WHAT TO DO: Collect all lines from the records below that include the word "grey".

(Object tracking records)
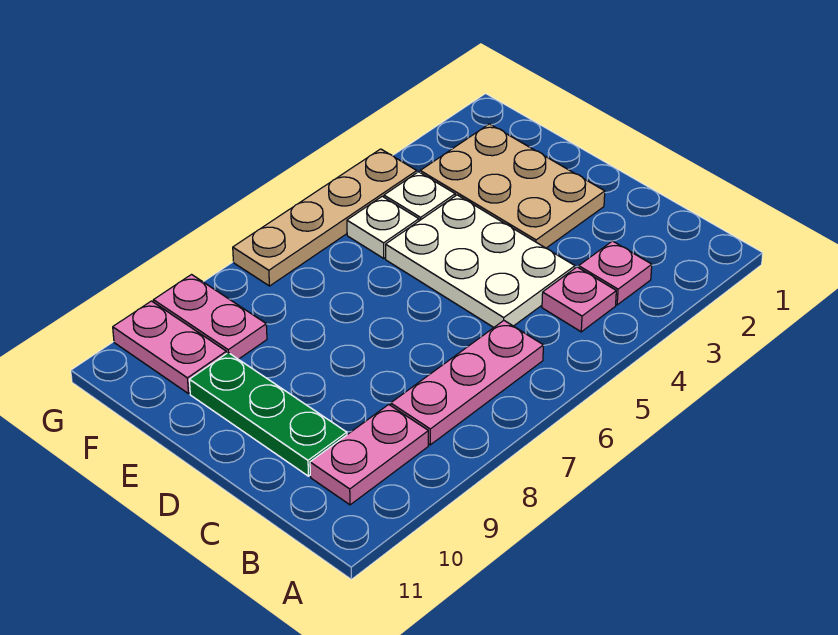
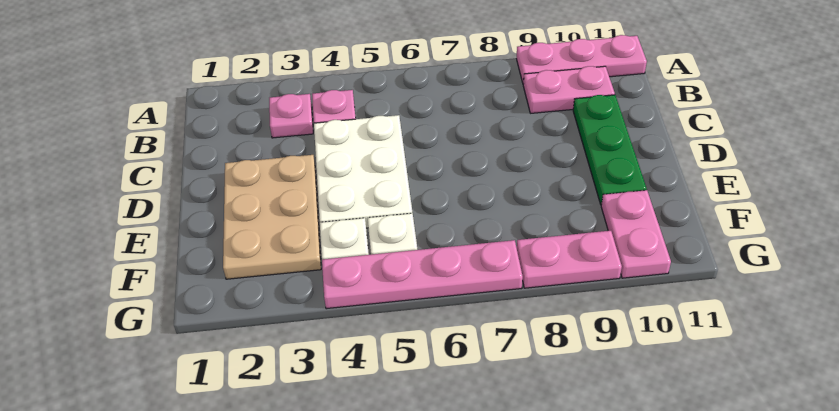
pink plate B6:B8 level 1 -> pink plate A9:A11 level 1
pink plate F9:G9 level 1 -> pink plate G8:G9 level 1
tan plate G4:G7 level 1 -> pink plate G4:G7 level 1

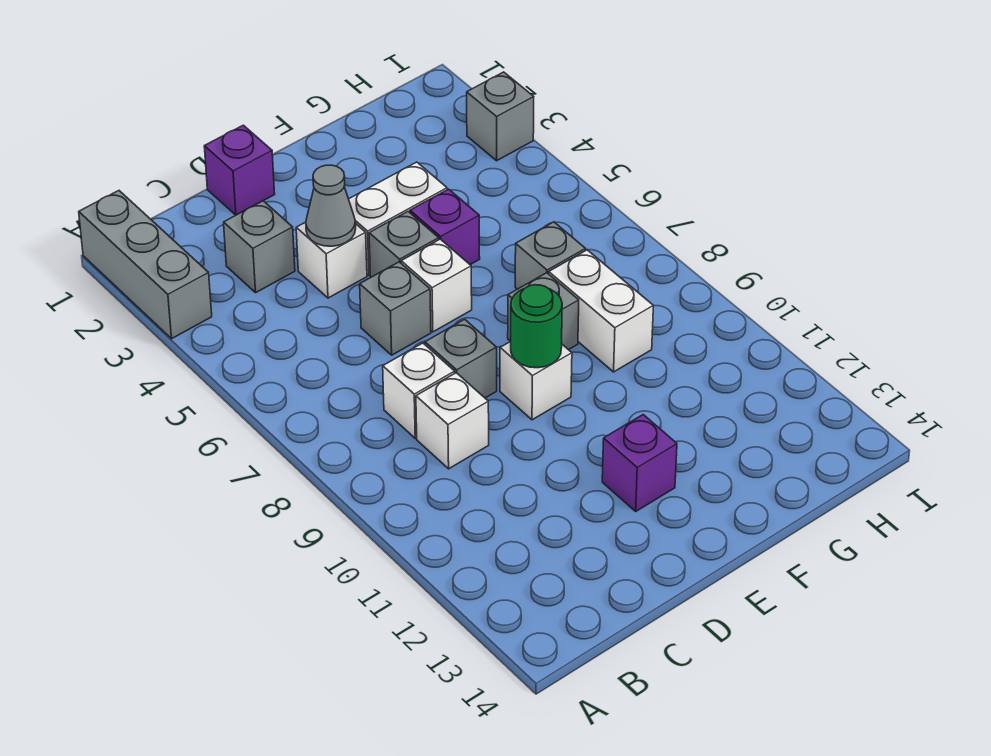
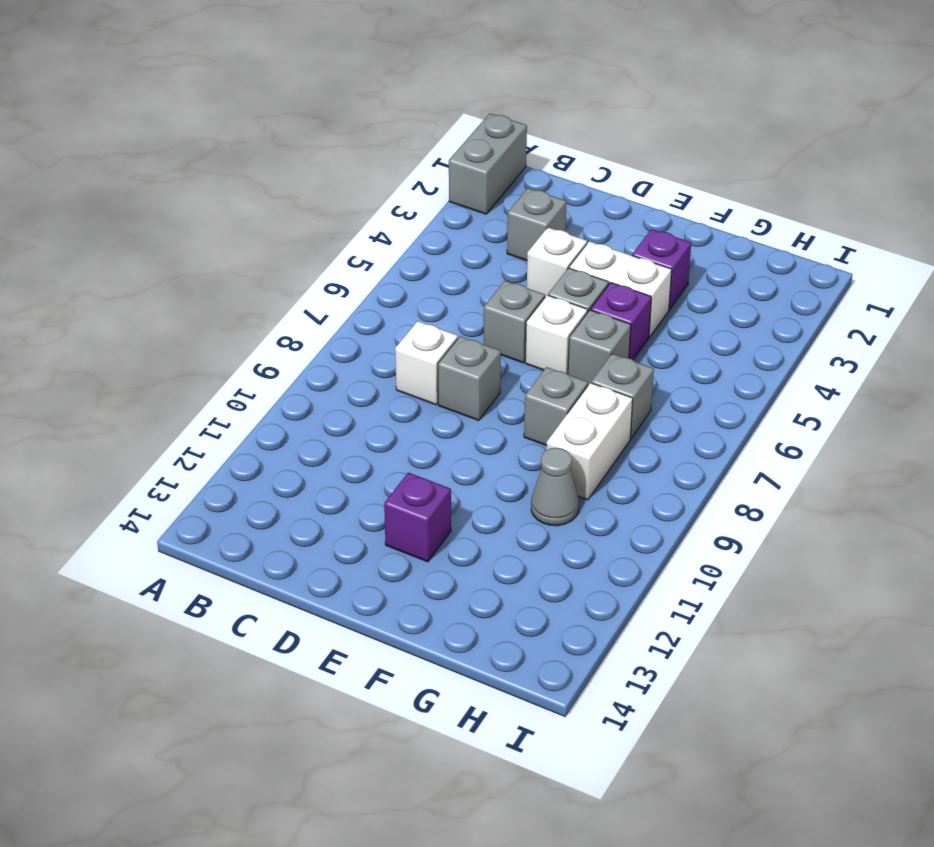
grey brick A1:A3 level 1 -> grey brick A1:A2 level 1
white brick C9 level 1 -> none
purple brick D1 level 1 -> purple brick F3 level 1
grey cone D4 level 2 -> grey cone G10 level 1
white brick E9 level 1 -> none
green round brick E9 level 2 -> none
grey brick I3 level 1 -> grey brick F6 level 1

EXERCISE OUTPUT:
grey brick A1:A3 level 1 -> grey brick A1:A2 level 1
grey cone D4 level 2 -> grey cone G10 level 1
grey brick I3 level 1 -> grey brick F6 level 1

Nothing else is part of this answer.